(Supplied information Opens)
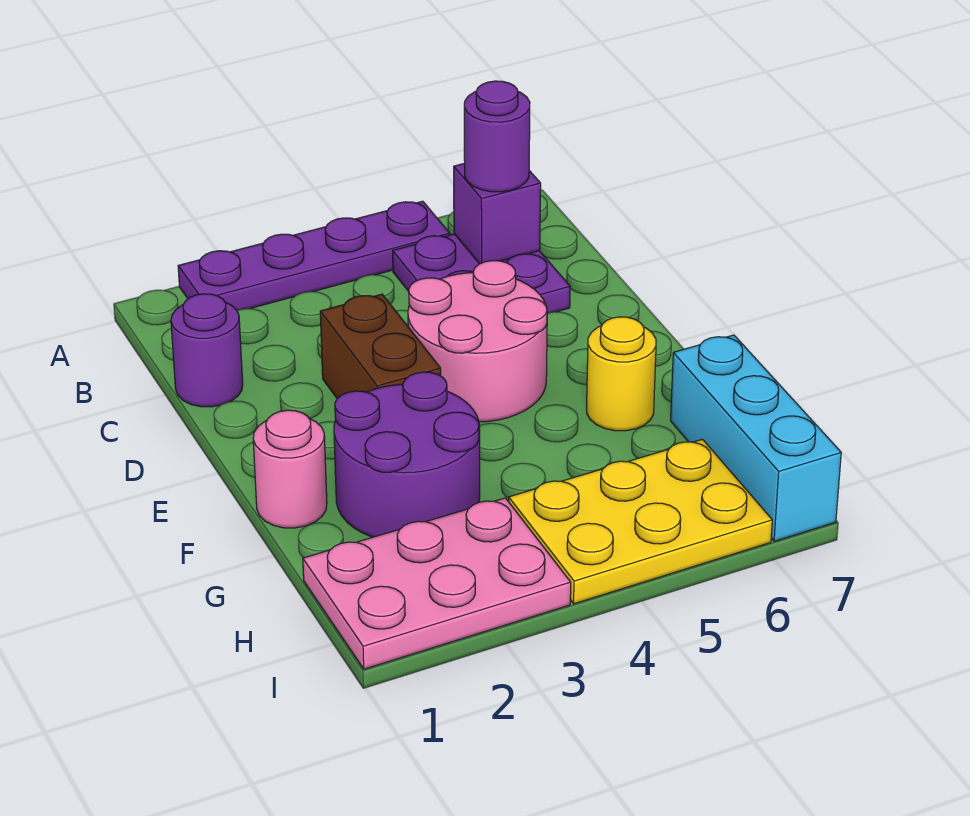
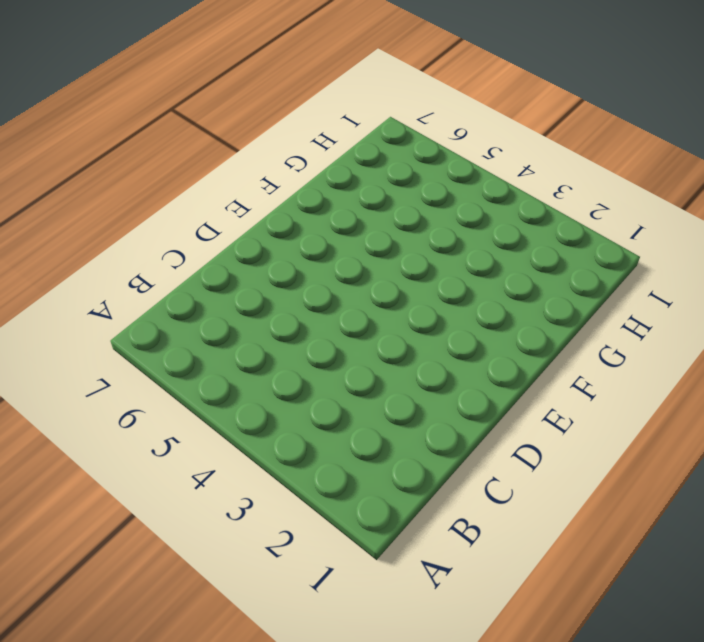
none -> purple 1x4 plate [178,201,450,310]
none -> purple 2x2 plate [393,234,570,313]
none -> purple 1x1 round brick [171,294,243,407]

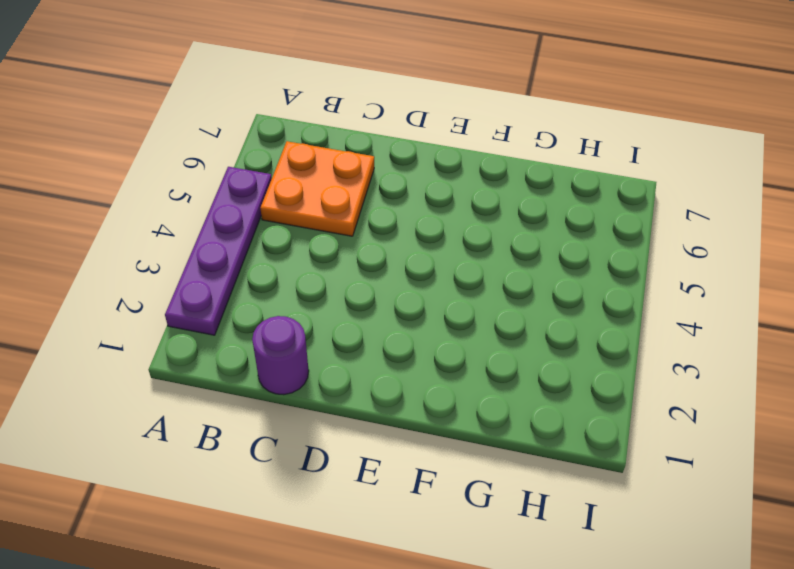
orange 2x2 plate [260,141,374,236] -> purple 2x2 plate [393,234,570,313]
none -> brown 1x2 brick [320,294,441,398]
none -> pink 2x2 round brick [408,261,547,422]
none -> pink 1x1 round brick [253,410,327,528]

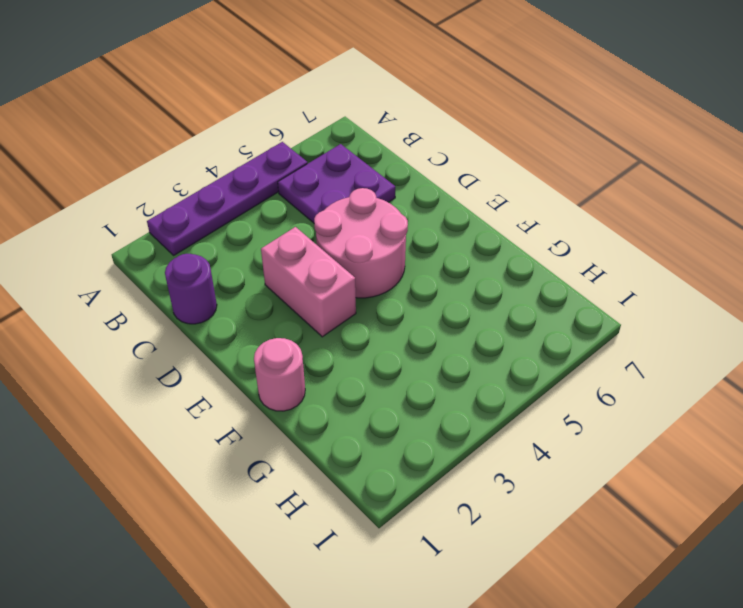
pink 1x2 brick [261,227,356,337] -> brown 1x2 brick [320,294,441,398]
none -> purple 2x2 round brick [334,372,480,537]
none -> yellow 1x1 round brick [587,317,656,431]
none -> cyan 1x3 brick [671,335,841,541]

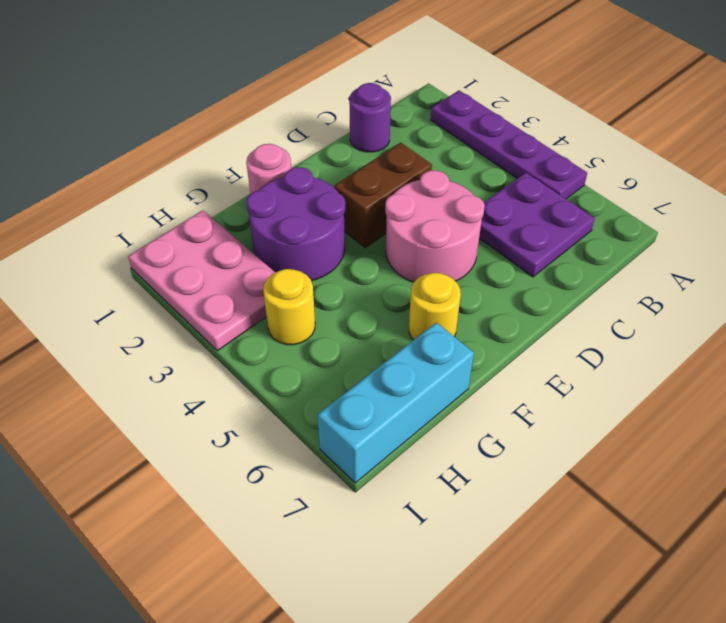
yellow 1x1 round brick [263,269,315,345] -> yellow 2x3 plate [509,439,772,604]
none -> purple 1x1 brick [454,163,541,264]
none -> purple 1x1 round brick [464,81,530,192]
(Supplied information Closes)
* _Problem_: Begin at the line containing "none -> purple 1x1 round brick [171,294,243,407]" and extract every line through the end of the records, inclusive, exactly and only; omit pictures.

* _Solution to this exercise_:
none -> purple 1x1 round brick [171,294,243,407]

orange 2x2 plate [260,141,374,236] -> purple 2x2 plate [393,234,570,313]
none -> brown 1x2 brick [320,294,441,398]
none -> pink 2x2 round brick [408,261,547,422]
none -> pink 1x1 round brick [253,410,327,528]

pink 1x2 brick [261,227,356,337] -> brown 1x2 brick [320,294,441,398]
none -> purple 2x2 round brick [334,372,480,537]
none -> yellow 1x1 round brick [587,317,656,431]
none -> cyan 1x3 brick [671,335,841,541]

yellow 1x1 round brick [263,269,315,345] -> yellow 2x3 plate [509,439,772,604]
none -> purple 1x1 brick [454,163,541,264]
none -> purple 1x1 round brick [464,81,530,192]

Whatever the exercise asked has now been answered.